• Task instructions: Scan the entries for the word "degrees". Every line that has it should be copied.

=======

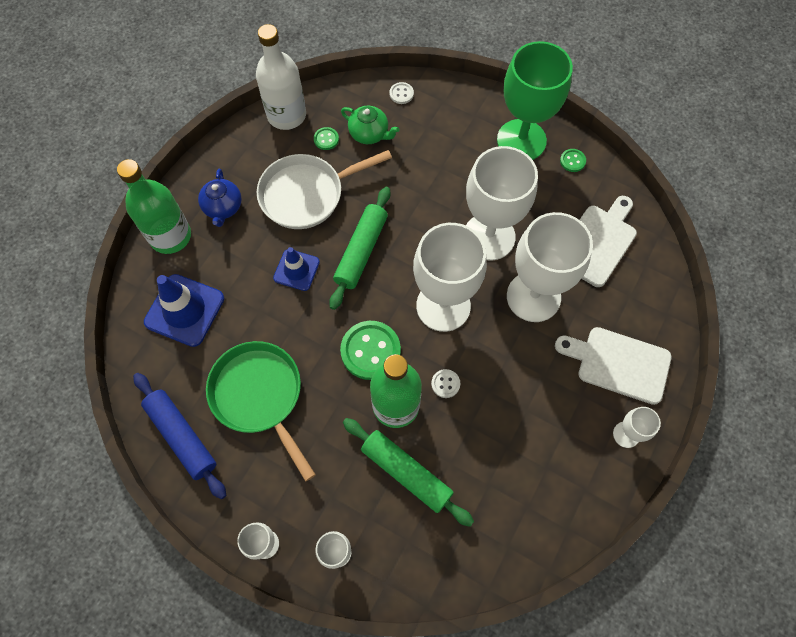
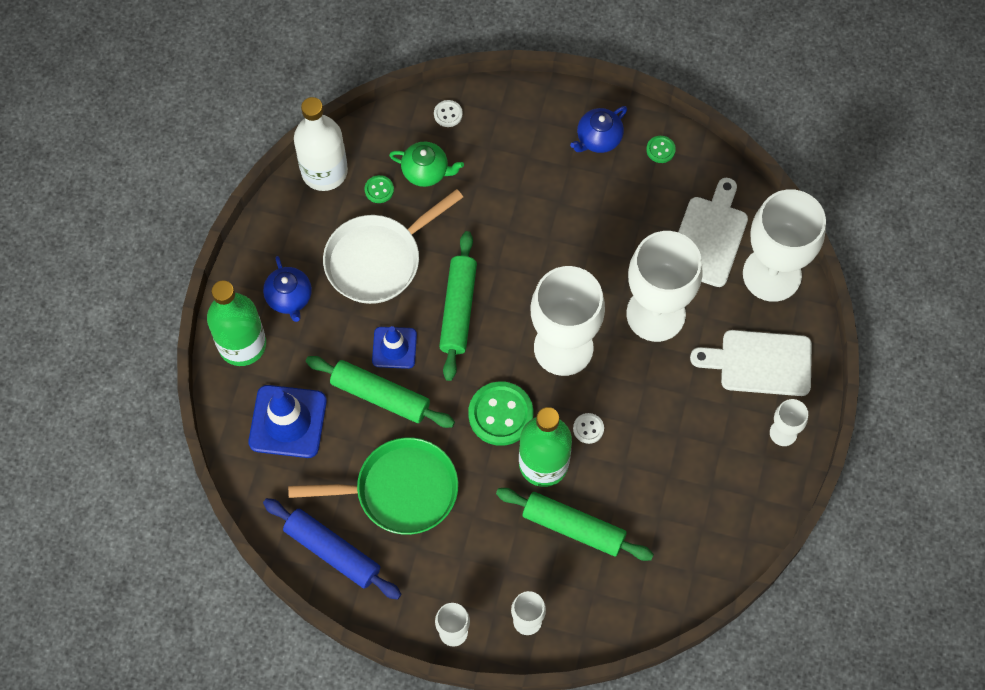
camera: 15 degrees left, 0 degrees up
(260, 396) = (399, 490): green pan -> green pan turned 135 degrees clockwise
(271, 308) = (380, 396): none -> green rolling pin
(489, 237) = (591, 259): white goblet -> white goblet (772, 274)
(521, 140) = (598, 139): green goblet -> blue teapot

=======

• Result of the task:
camera: 15 degrees left, 0 degrees up
(260, 396) = (399, 490): green pan -> green pan turned 135 degrees clockwise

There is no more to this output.